Before-and-after object lists
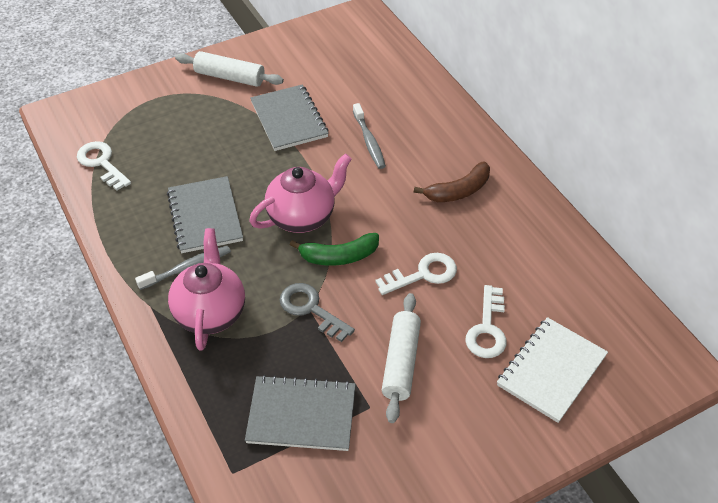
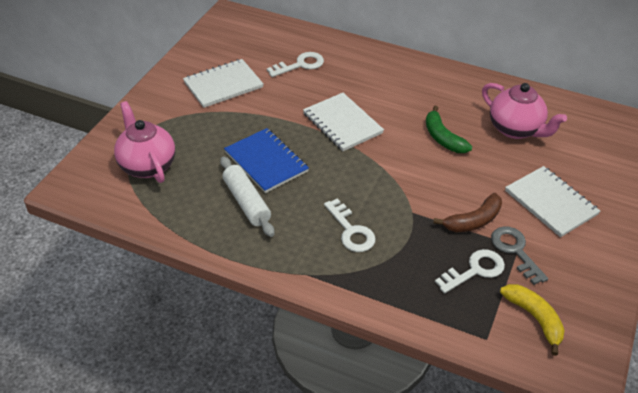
blue notebook: 0 -> 1
grey notebook: 3 -> 0
grey toothbrush: 2 -> 0
white notebook: 1 -> 3
white rolling pin: 2 -> 1
yellow banana: 0 -> 1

TASK REQUIREMENTS
Could you copy each line above exactly as written, minus any pictures?

ANSWER
blue notebook: 0 -> 1
grey notebook: 3 -> 0
grey toothbrush: 2 -> 0
white notebook: 1 -> 3
white rolling pin: 2 -> 1
yellow banana: 0 -> 1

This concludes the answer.